What the task asks: Restate word for word only the lines from the one with "V3: 5V (plus" through the end of the records; no pictures belong in the copy.

Top of Task inputs

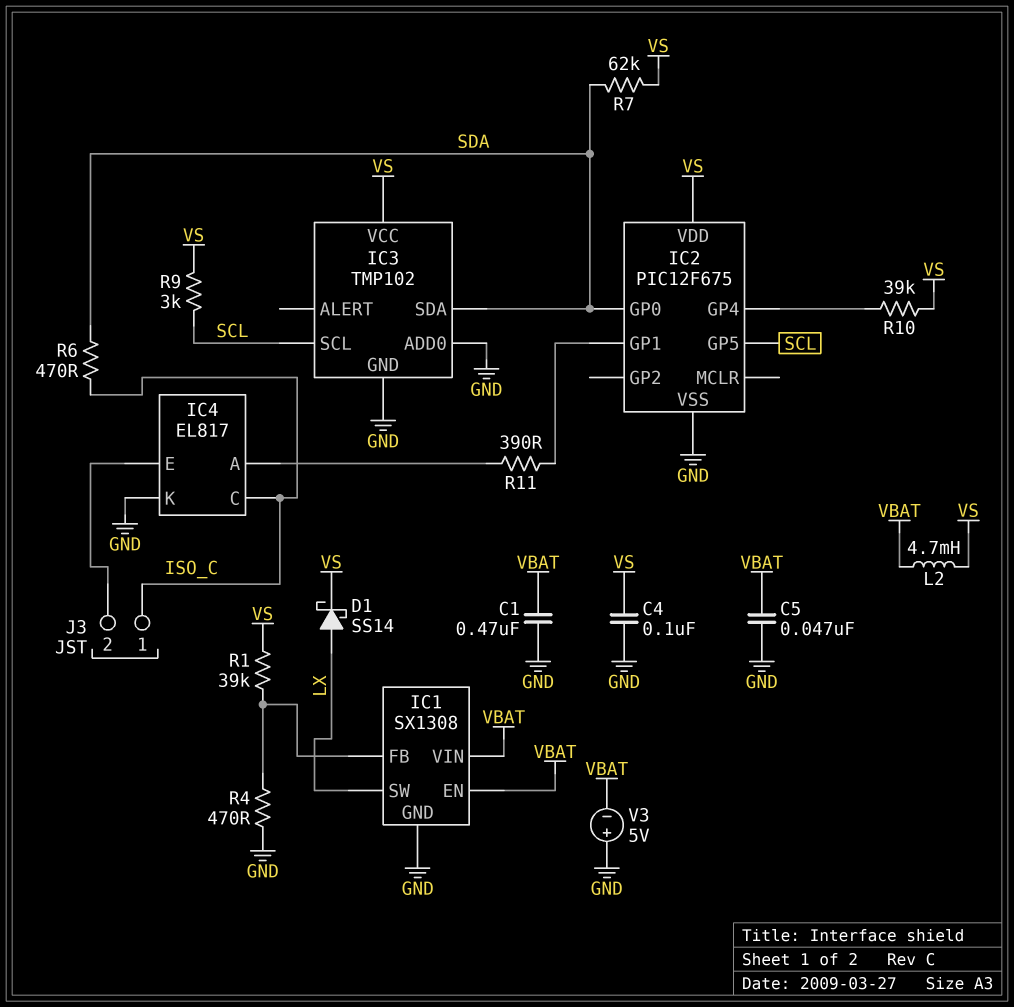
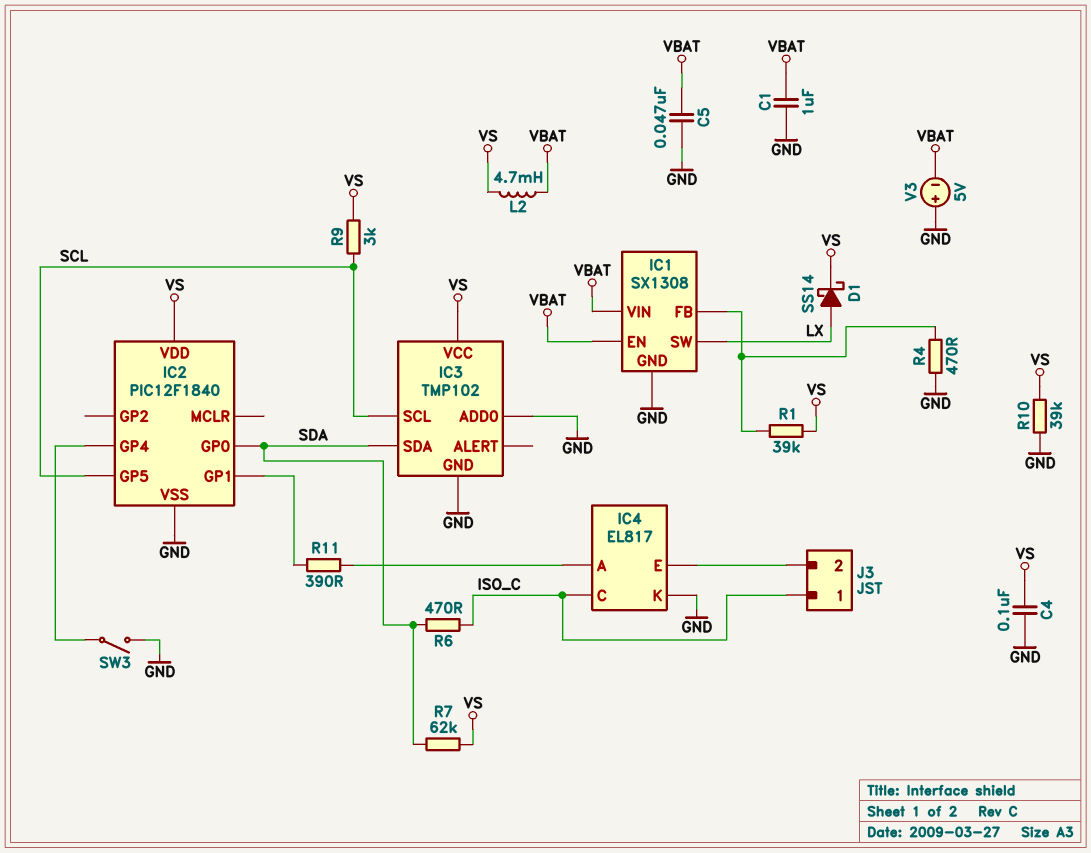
C1: 470nF (GND, VBAT) -> 1uF (GND, VBAT)
IC2: PIC12F675 -> PIC12F1840
R10: 39k (IC2/GP4, VS) -> 39k (GND, VS)
SW3: none -> switch (GND, IC2/GP4)

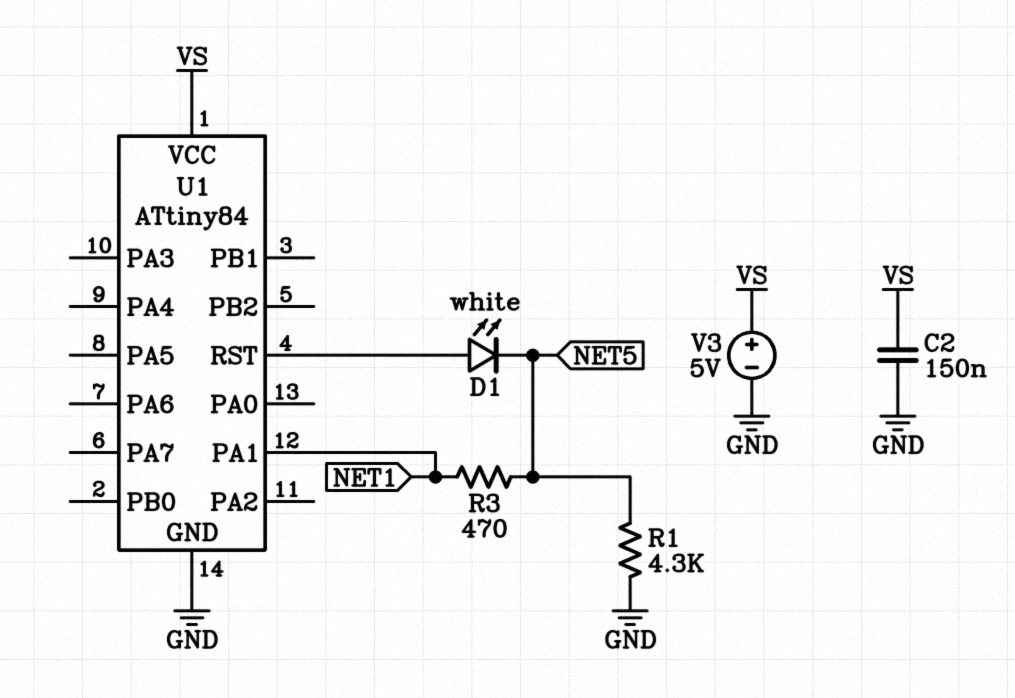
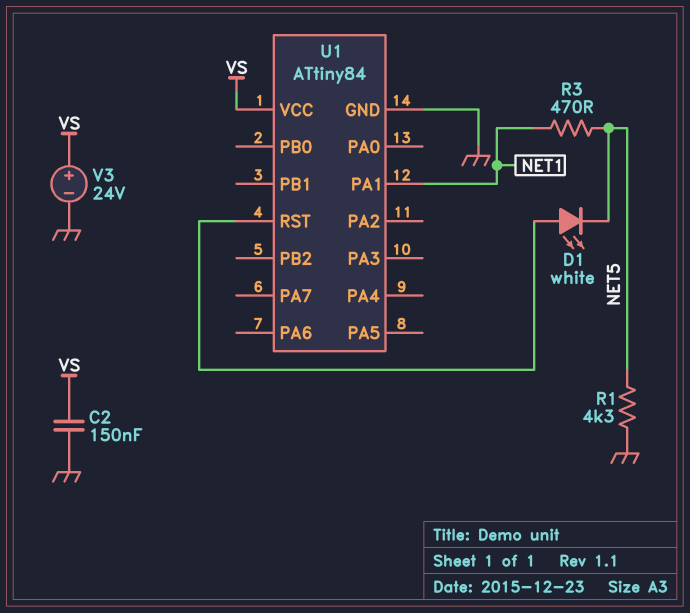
V3: 5V (plus VS, minus GND) -> 24V (plus VS, minus GND)

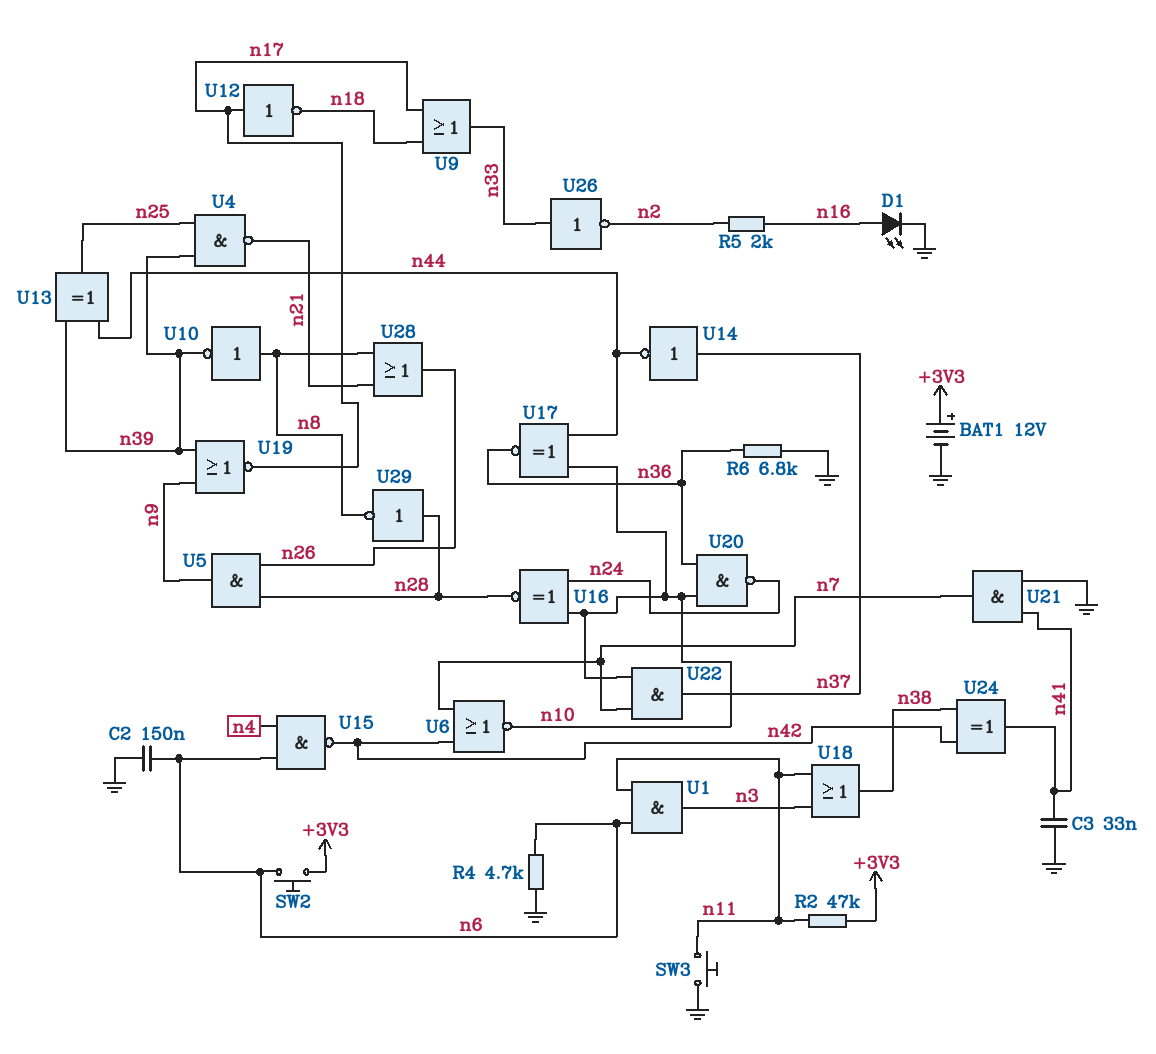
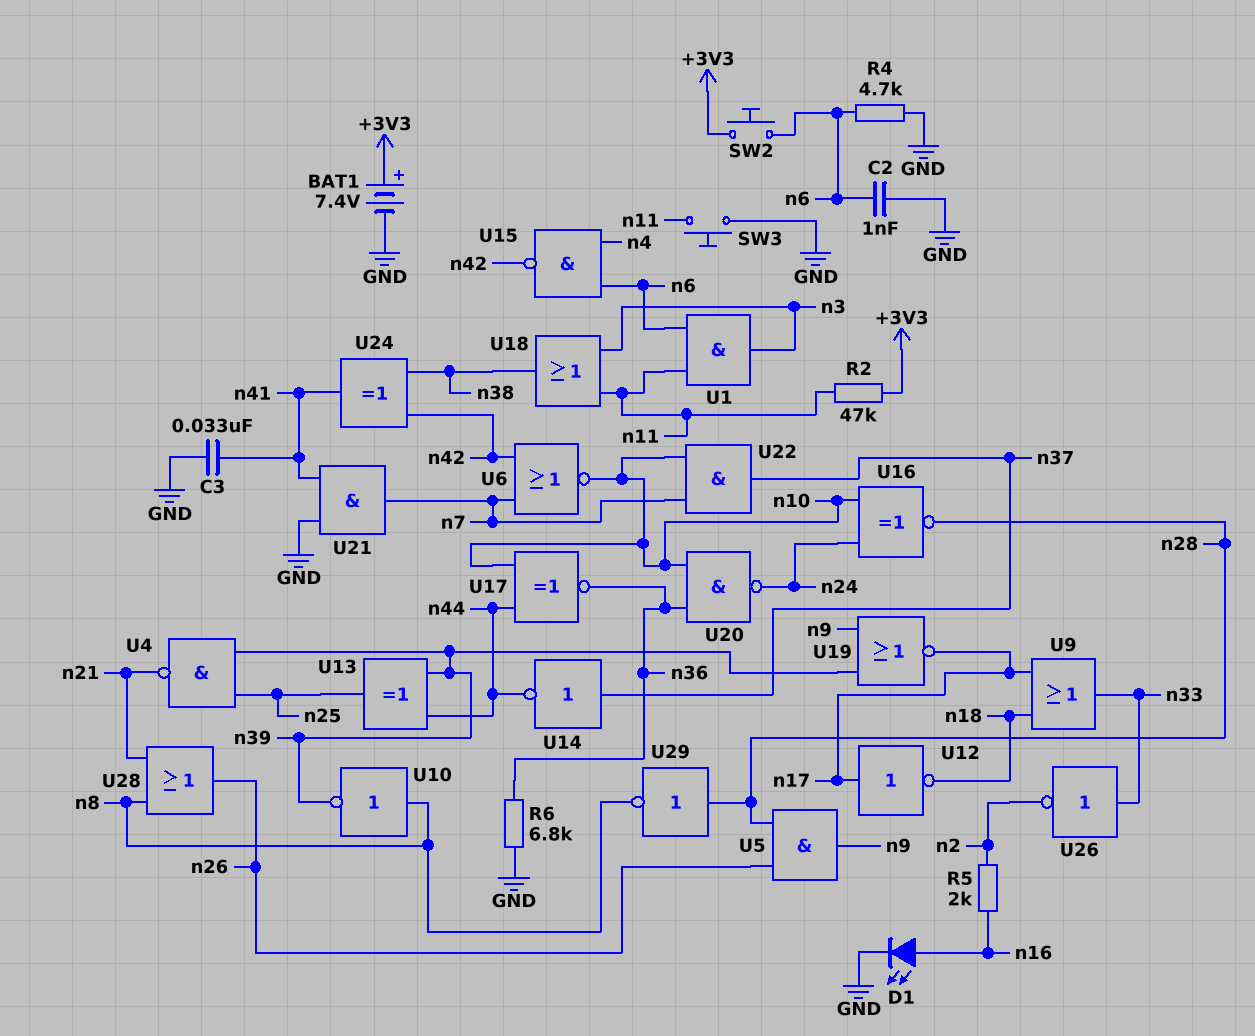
BAT1: 12V (plus +3V3, minus GND) -> 7.4V (plus +3V3, minus GND)
C2: 150nF (GND, n6) -> 1nF (GND, n6)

Bottom of Task inputs

Result below:
V3: 5V (plus VS, minus GND) -> 24V (plus VS, minus GND)

BAT1: 12V (plus +3V3, minus GND) -> 7.4V (plus +3V3, minus GND)
C2: 150nF (GND, n6) -> 1nF (GND, n6)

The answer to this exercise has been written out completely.